═════ Provided data
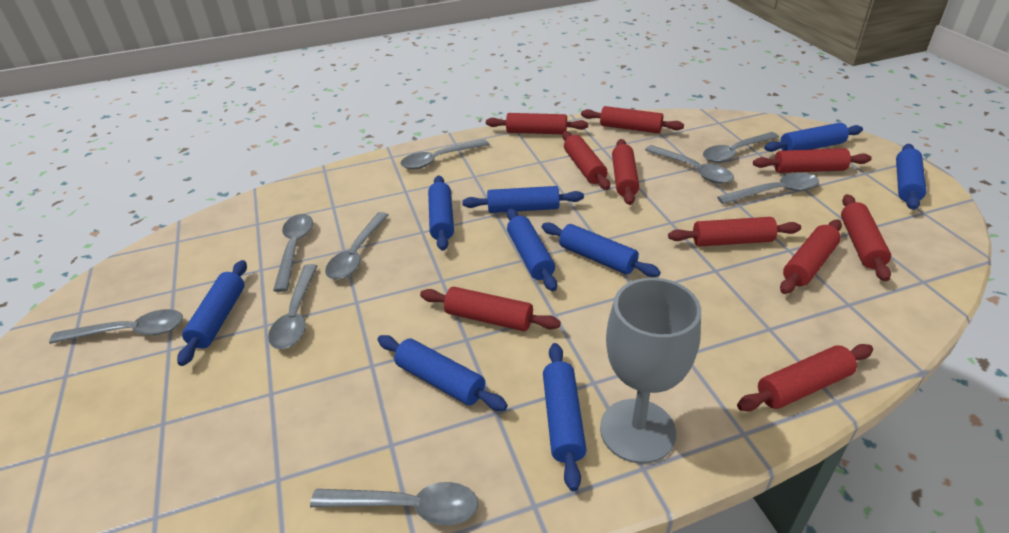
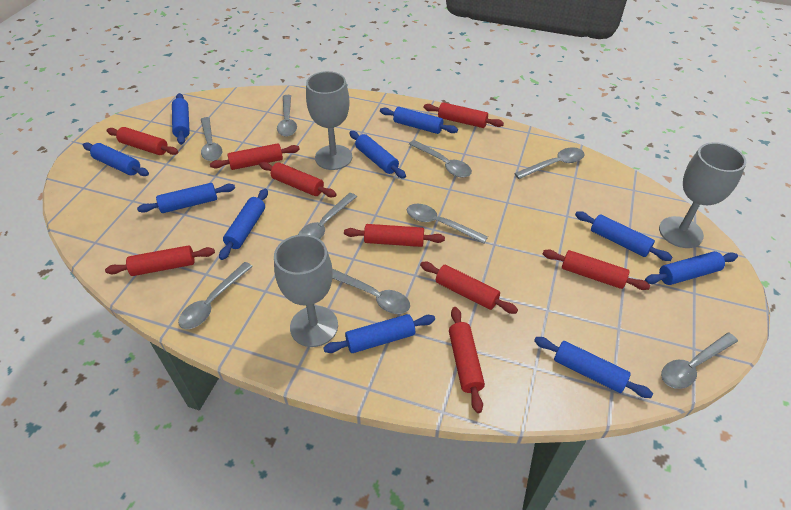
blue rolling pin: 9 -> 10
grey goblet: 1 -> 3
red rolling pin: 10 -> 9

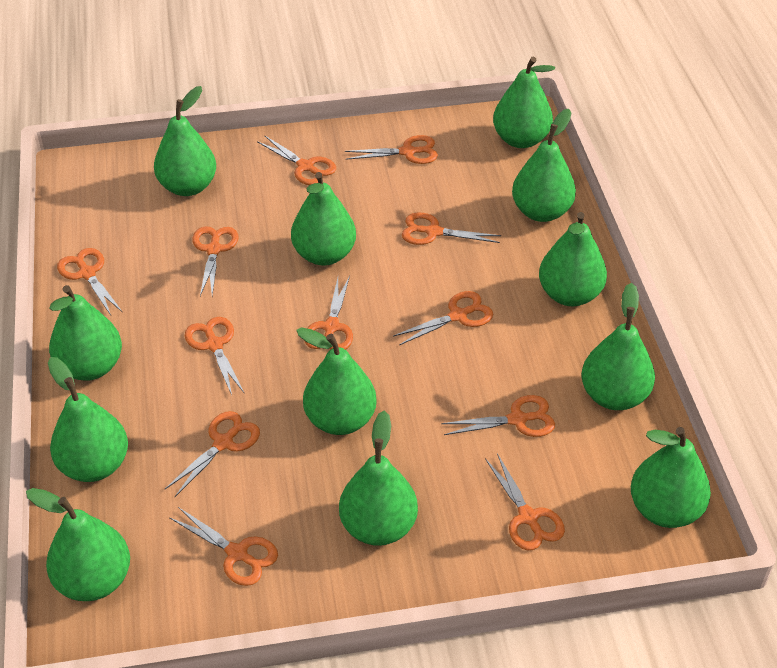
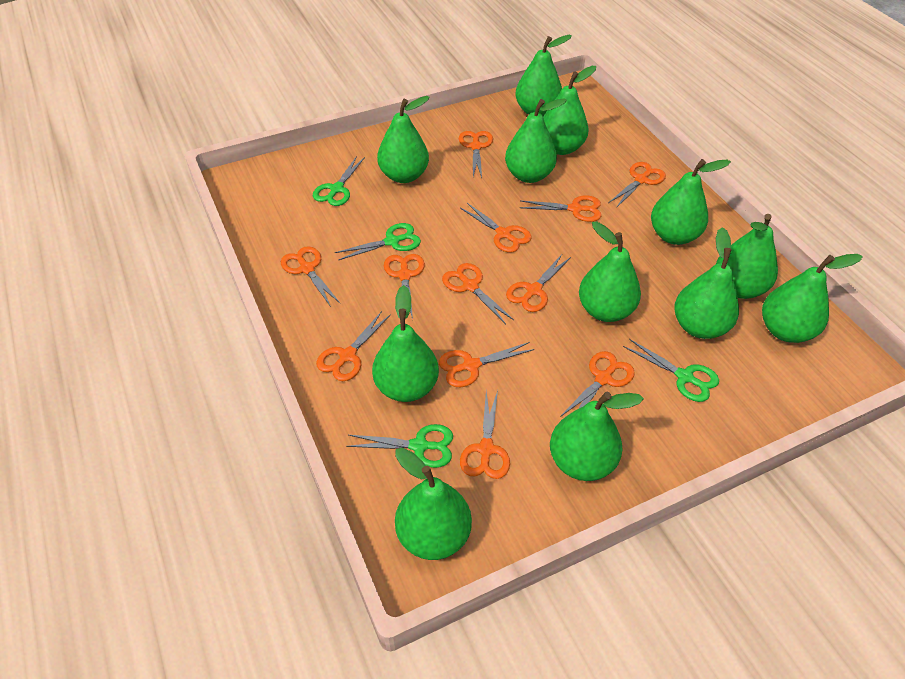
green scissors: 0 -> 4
══════════
* [Exercise requirements]: Drop the images; restate the listing exactly.

* [Written solution]:
blue rolling pin: 9 -> 10
grey goblet: 1 -> 3
red rolling pin: 10 -> 9

green scissors: 0 -> 4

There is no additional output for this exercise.